[Source information Boundary: Start]
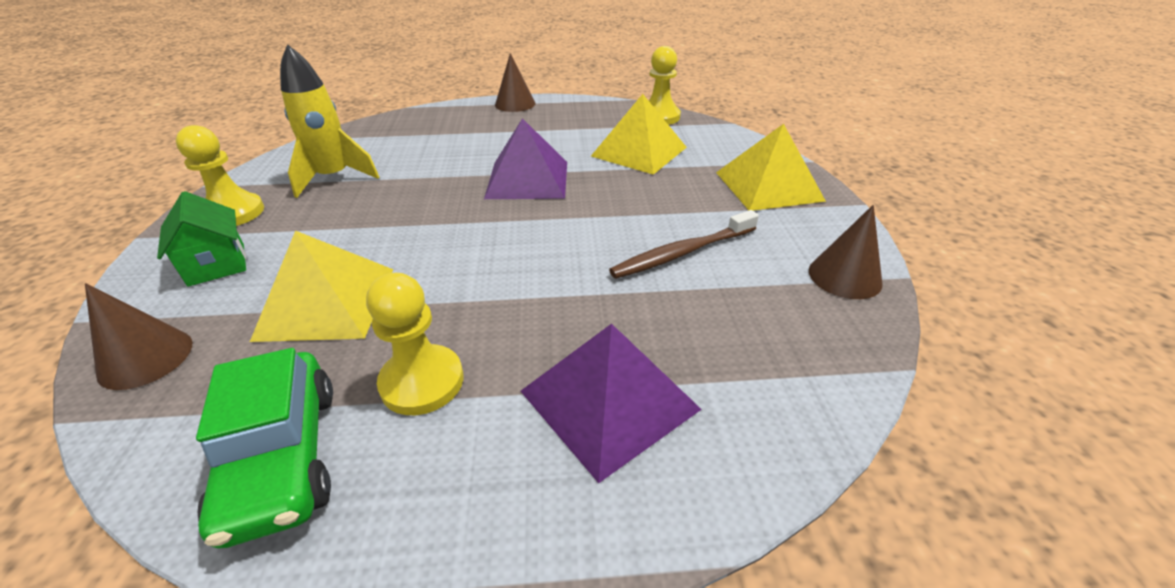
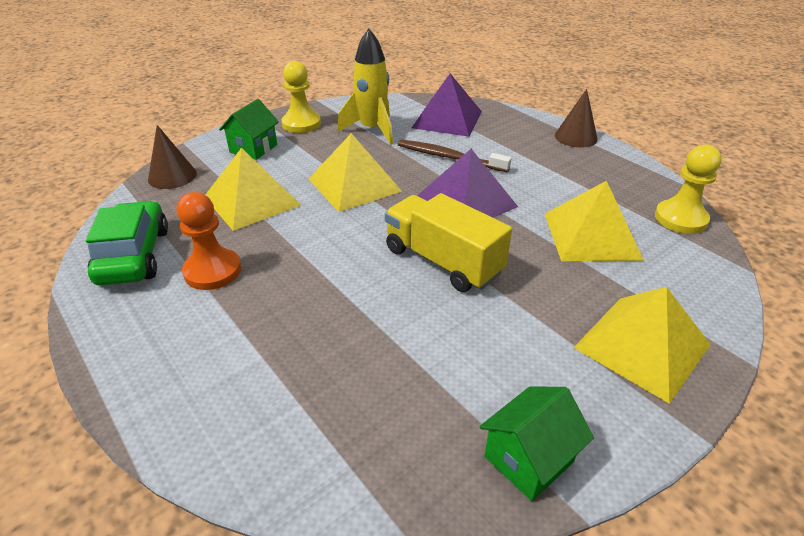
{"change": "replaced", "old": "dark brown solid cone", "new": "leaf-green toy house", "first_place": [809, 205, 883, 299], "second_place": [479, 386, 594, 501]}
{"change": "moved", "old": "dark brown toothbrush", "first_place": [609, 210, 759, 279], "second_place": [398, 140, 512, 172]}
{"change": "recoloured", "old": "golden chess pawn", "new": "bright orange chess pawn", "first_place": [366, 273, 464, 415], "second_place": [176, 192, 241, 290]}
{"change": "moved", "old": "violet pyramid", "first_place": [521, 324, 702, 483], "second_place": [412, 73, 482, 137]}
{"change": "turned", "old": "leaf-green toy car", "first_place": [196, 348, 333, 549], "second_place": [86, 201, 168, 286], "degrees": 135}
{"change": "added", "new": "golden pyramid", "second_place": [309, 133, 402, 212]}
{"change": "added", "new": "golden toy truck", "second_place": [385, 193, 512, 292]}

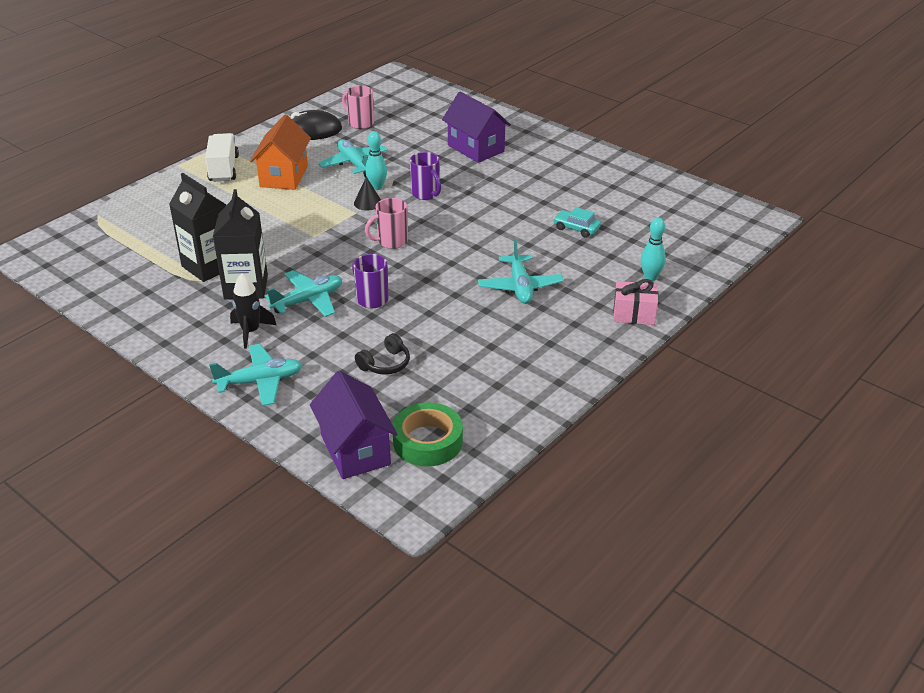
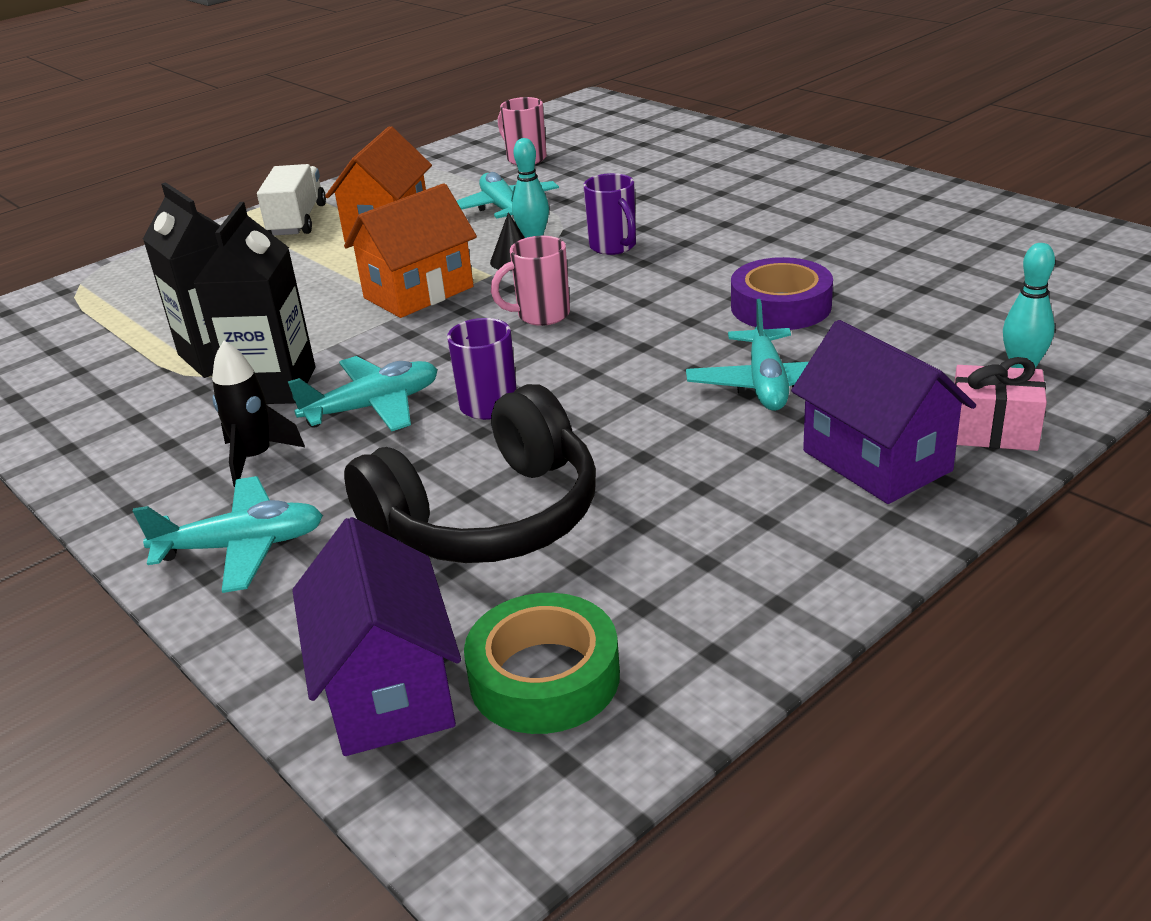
{"change": "moved", "old": "violet toy house", "first_place": [442, 92, 511, 163], "second_place": [791, 320, 976, 504]}
{"change": "removed", "old": "ebony computer mouse", "first_place": [290, 110, 342, 140]}
{"change": "removed", "old": "aqua toy car", "first_place": [553, 207, 601, 238]}
{"change": "resized", "old": "ebony headset", "first_place": [355, 333, 410, 375], "second_place": [344, 384, 596, 563], "factor": 2.29}
{"change": "added", "new": "bright orange toy house", "second_place": [344, 183, 477, 318]}
{"change": "added", "new": "violet roll of tape", "second_place": [731, 257, 833, 330]}

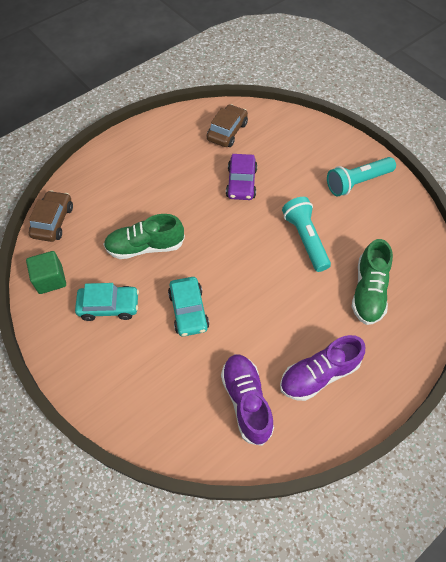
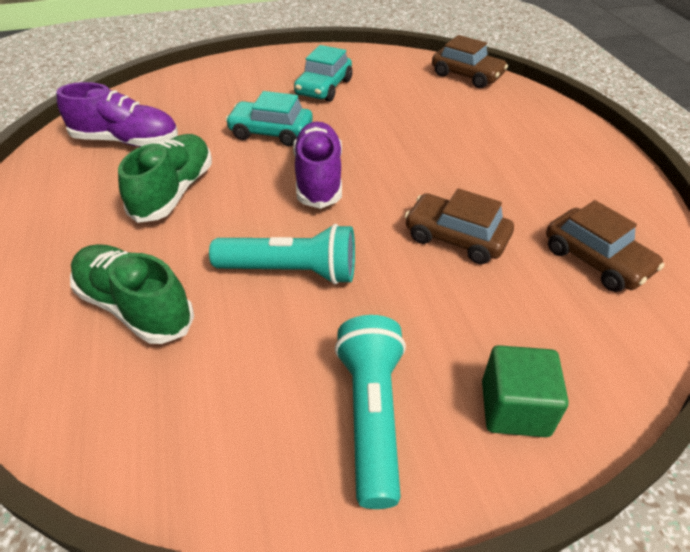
{"change": "recoloured", "old": "violet toy car", "new": "dark brown toy car", "first_place": [226, 154, 257, 200], "second_place": [405, 188, 514, 264]}
{"change": "moved", "old": "leaf-green lace-up shoe", "first_place": [103, 214, 185, 259], "second_place": [118, 134, 212, 223]}
{"change": "moved", "old": "leaf-green cube", "first_place": [26, 251, 66, 294], "second_place": [482, 345, 569, 437]}
{"change": "moved", "old": "violet lace-up shoe", "first_place": [280, 335, 365, 401], "second_place": [293, 122, 342, 209]}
[Source information Boundary: End]
### Activity
Show every line of the listing in which the string "pyramid" can be found.

### Solution to the problem
{"change": "moved", "old": "violet pyramid", "first_place": [521, 324, 702, 483], "second_place": [412, 73, 482, 137]}
{"change": "added", "new": "golden pyramid", "second_place": [309, 133, 402, 212]}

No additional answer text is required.